» **Data for this task**:

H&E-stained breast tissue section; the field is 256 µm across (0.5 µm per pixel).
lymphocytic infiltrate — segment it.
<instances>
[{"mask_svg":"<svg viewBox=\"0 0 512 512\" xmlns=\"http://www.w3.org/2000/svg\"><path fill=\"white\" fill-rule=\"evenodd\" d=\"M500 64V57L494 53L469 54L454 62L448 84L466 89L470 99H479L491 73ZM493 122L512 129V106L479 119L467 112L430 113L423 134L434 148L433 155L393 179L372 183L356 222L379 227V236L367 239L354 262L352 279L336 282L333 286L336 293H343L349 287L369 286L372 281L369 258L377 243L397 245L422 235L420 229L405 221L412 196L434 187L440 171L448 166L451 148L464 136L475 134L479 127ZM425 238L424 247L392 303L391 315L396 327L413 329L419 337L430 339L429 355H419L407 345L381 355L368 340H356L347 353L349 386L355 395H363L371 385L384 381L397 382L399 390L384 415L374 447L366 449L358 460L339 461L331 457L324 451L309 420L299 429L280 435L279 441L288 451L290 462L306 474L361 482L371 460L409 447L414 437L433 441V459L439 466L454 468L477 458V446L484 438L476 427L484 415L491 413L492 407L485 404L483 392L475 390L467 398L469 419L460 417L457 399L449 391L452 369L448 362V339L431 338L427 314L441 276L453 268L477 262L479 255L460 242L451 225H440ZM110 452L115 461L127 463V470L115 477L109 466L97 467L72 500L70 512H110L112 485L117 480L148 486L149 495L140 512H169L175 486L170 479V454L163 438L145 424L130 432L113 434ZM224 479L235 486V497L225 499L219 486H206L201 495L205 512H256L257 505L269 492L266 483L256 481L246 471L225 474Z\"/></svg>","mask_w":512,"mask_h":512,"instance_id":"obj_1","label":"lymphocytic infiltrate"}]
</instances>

» **Challenge**: Please restate the data word for word, every record included.

» **Finished answer**:
H&E-stained breast tissue section; the field is 256 µm across (0.5 µm per pixel).
lymphocytic infiltrate — segment it.
<instances>
[{"mask_svg":"<svg viewBox=\"0 0 512 512\" xmlns=\"http://www.w3.org/2000/svg\"><path fill=\"white\" fill-rule=\"evenodd\" d=\"M500 64V57L494 53L469 54L454 62L448 84L466 89L470 99H479L491 73ZM493 122L512 129V106L479 119L467 112L430 113L423 134L434 148L433 155L393 179L372 183L356 222L379 227V236L367 239L354 262L352 279L336 282L333 286L336 293H343L349 287L369 286L372 281L369 258L377 243L397 245L422 235L420 229L405 221L412 196L434 187L440 171L448 166L451 148L464 136L475 134L479 127ZM425 238L424 247L392 303L391 315L396 327L413 329L419 337L430 339L429 355H419L407 345L381 355L368 340H356L347 353L349 386L355 395H363L371 385L384 381L397 382L399 390L384 415L374 447L366 449L358 460L339 461L331 457L324 451L309 420L299 429L280 435L279 441L288 451L290 462L306 474L361 482L371 460L409 447L414 437L433 441V459L439 466L454 468L477 458V446L484 438L476 427L484 415L491 413L492 407L485 404L483 392L475 390L467 398L469 419L460 417L457 399L449 391L452 369L448 362V339L431 338L427 314L441 276L453 268L477 262L479 255L460 242L451 225H440ZM110 452L115 461L127 463V470L115 477L109 466L97 467L72 500L70 512H110L112 485L117 480L148 486L149 495L140 512H169L175 486L170 479V454L163 438L145 424L130 432L113 434ZM224 479L235 486V497L225 499L219 486H206L201 495L205 512H256L257 505L269 492L266 483L256 481L246 471L225 474Z\"/></svg>","mask_w":512,"mask_h":512,"instance_id":"obj_1","label":"lymphocytic infiltrate"}]
</instances>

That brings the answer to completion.